Colored object listings:
##############################

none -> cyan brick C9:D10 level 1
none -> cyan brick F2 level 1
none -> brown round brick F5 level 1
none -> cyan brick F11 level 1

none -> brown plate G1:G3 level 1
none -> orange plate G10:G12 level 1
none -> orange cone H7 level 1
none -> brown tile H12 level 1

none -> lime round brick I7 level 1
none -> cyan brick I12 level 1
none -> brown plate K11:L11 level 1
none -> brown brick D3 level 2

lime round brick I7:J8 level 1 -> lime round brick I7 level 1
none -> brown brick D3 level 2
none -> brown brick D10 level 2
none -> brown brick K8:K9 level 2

##############################

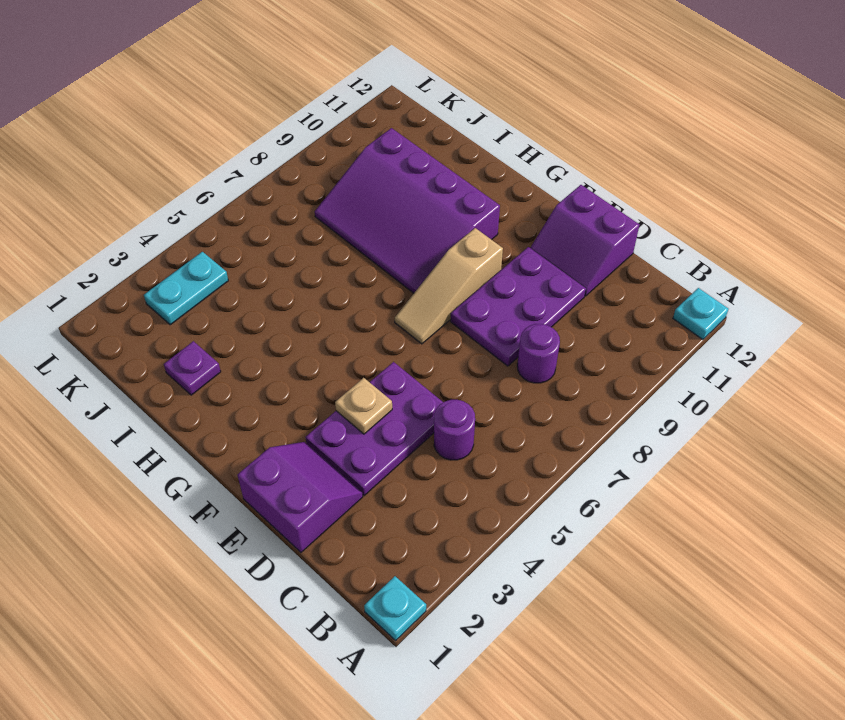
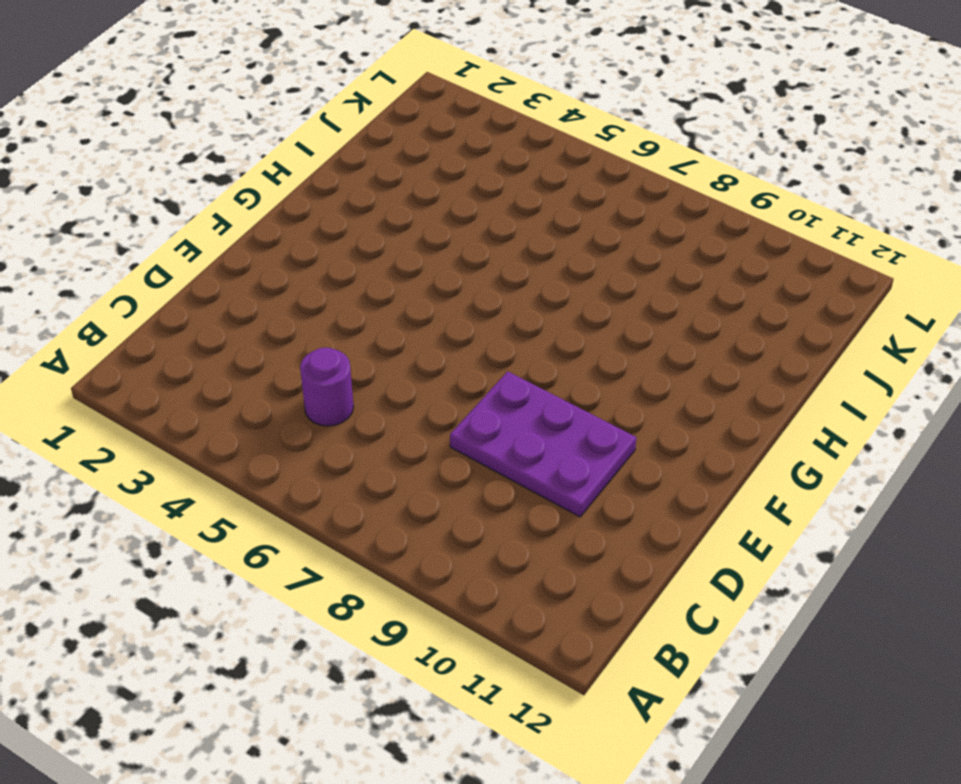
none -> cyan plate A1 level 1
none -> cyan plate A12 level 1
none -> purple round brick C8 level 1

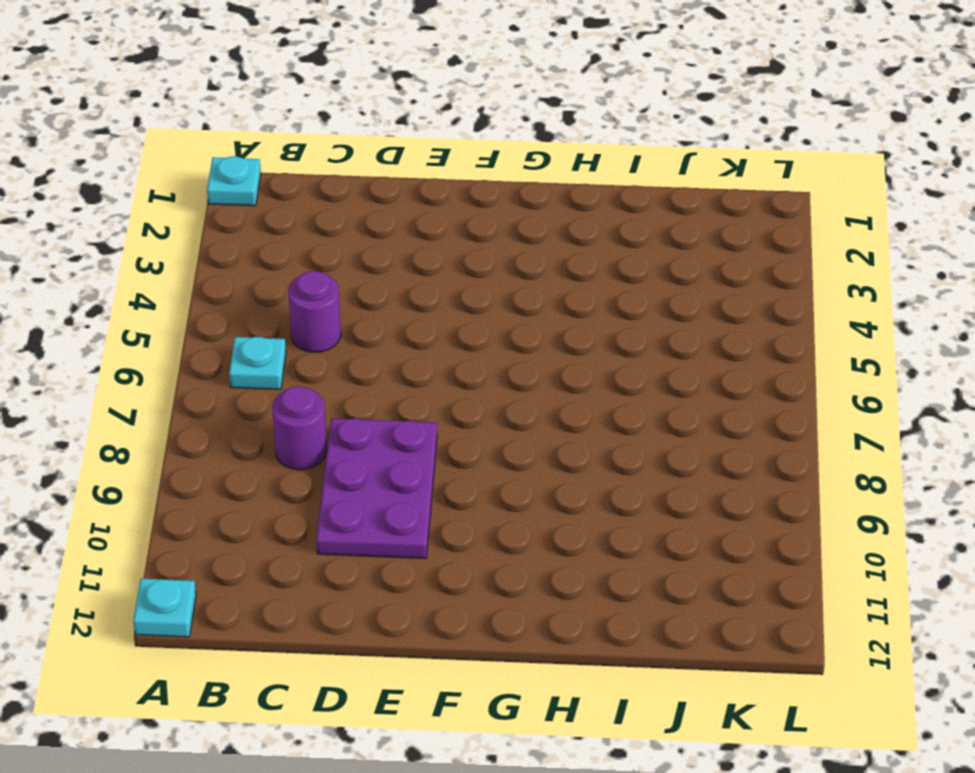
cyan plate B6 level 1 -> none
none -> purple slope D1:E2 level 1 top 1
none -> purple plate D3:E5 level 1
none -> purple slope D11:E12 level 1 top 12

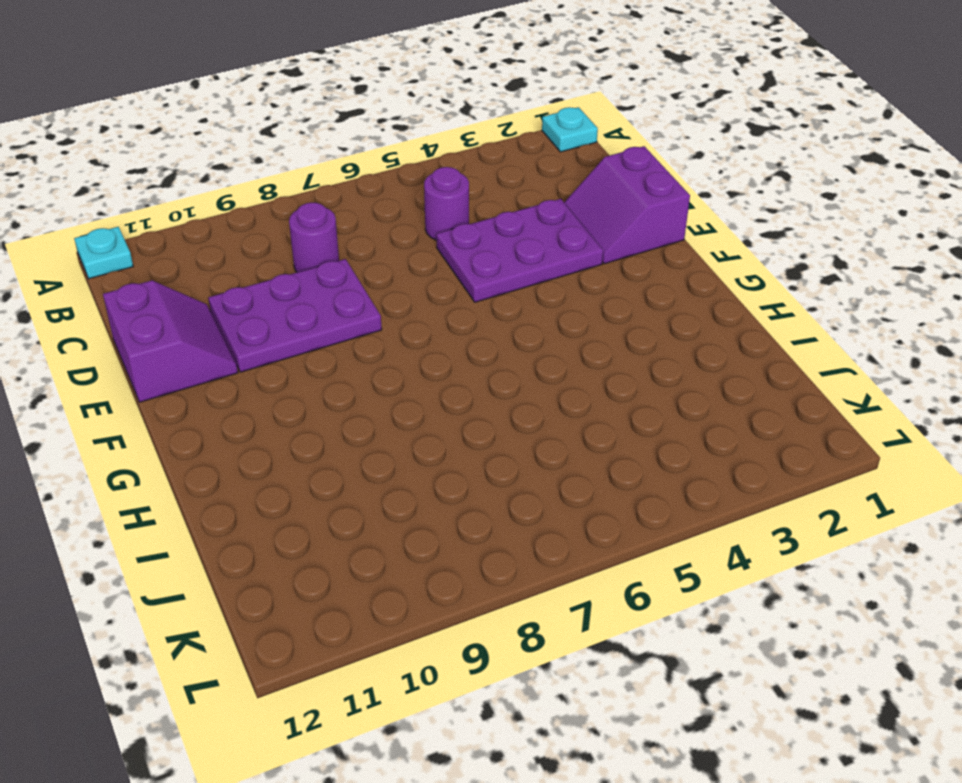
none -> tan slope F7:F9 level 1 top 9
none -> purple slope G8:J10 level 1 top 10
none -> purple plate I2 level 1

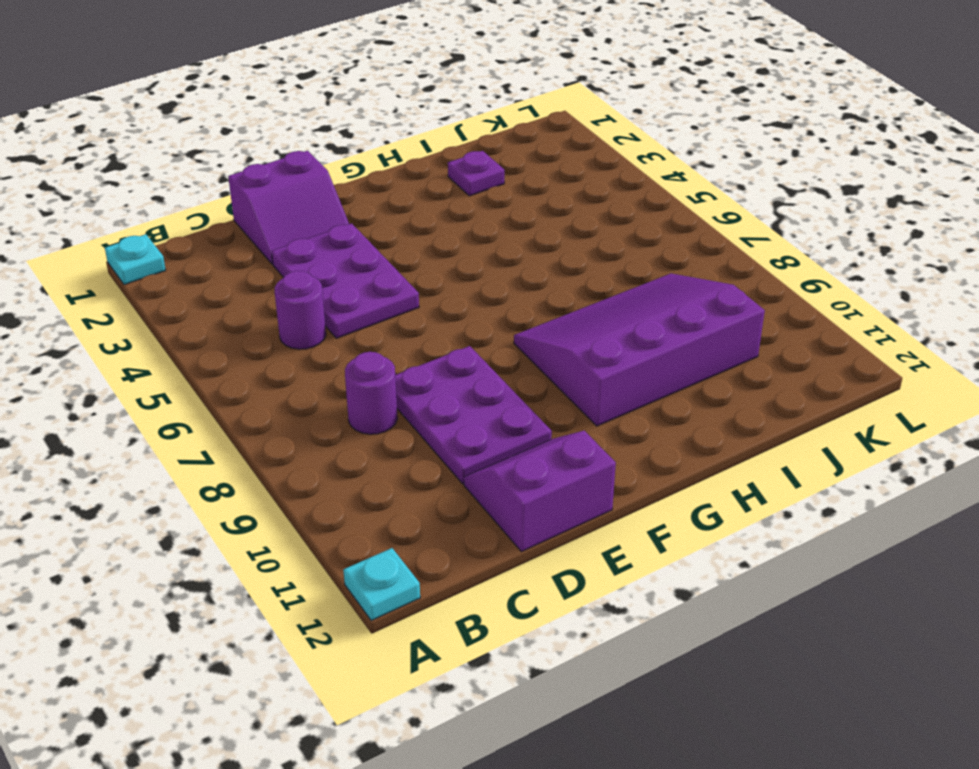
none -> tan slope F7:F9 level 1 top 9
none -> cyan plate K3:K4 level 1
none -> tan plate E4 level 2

##############################

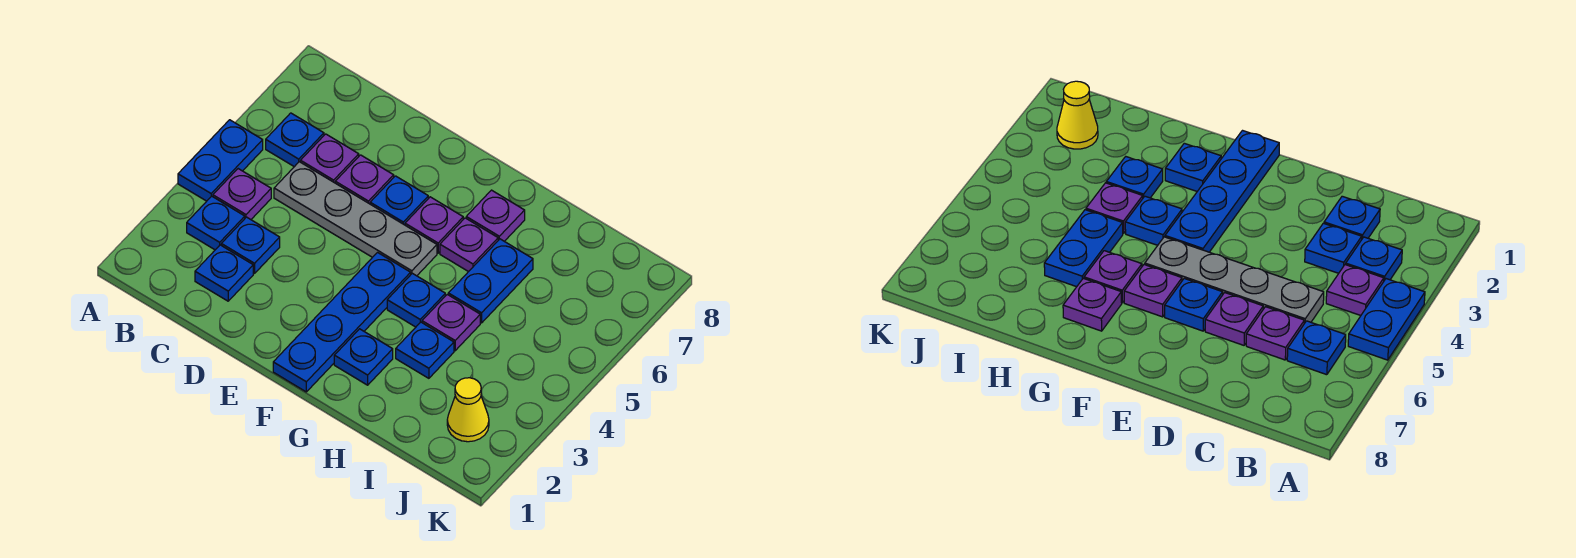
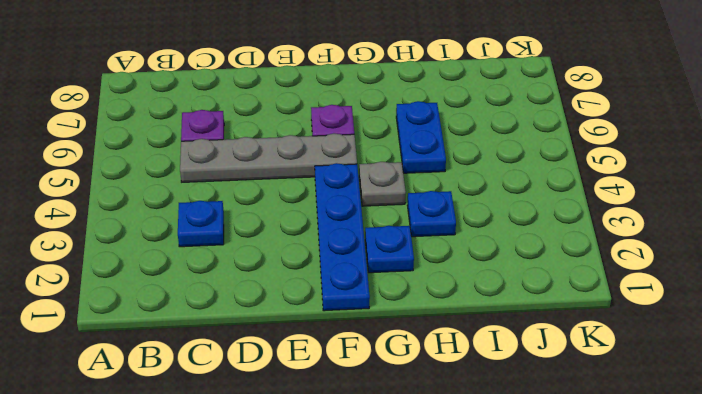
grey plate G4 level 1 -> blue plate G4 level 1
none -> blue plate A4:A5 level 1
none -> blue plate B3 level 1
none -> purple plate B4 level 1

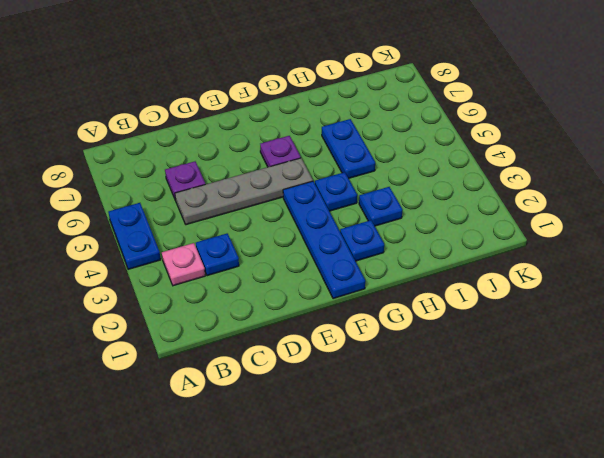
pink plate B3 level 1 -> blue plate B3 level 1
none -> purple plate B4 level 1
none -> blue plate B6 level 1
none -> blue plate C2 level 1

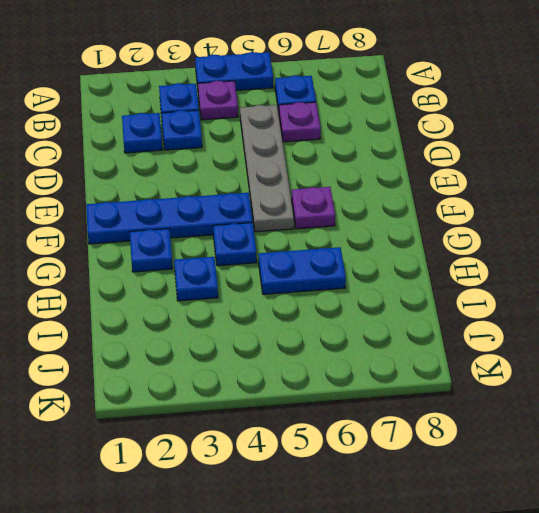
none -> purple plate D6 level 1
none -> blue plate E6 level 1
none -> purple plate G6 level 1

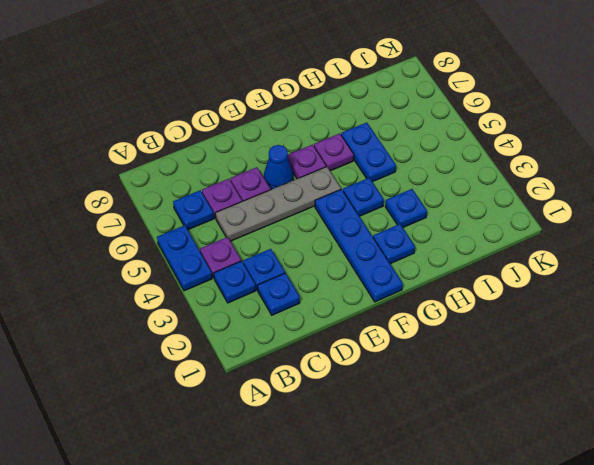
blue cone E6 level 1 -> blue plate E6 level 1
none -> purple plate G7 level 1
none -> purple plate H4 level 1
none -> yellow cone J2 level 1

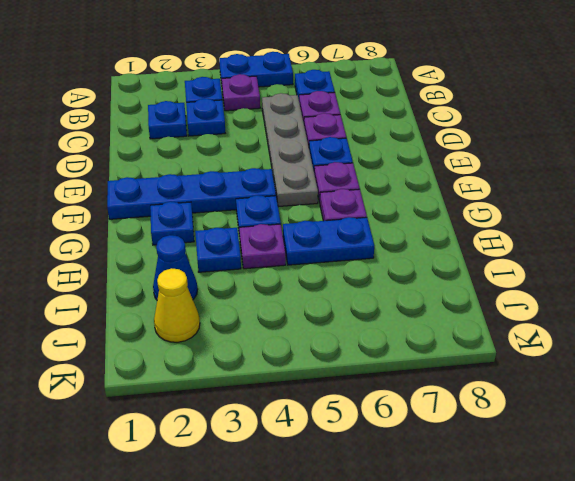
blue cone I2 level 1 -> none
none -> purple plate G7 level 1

##############################

[About this exercise]: Report each line in the preceding entries that holds the string "slope".

[Solution below]:
none -> purple slope D1:E2 level 1 top 1
none -> purple slope D11:E12 level 1 top 12
none -> tan slope F7:F9 level 1 top 9
none -> purple slope G8:J10 level 1 top 10
none -> tan slope F7:F9 level 1 top 9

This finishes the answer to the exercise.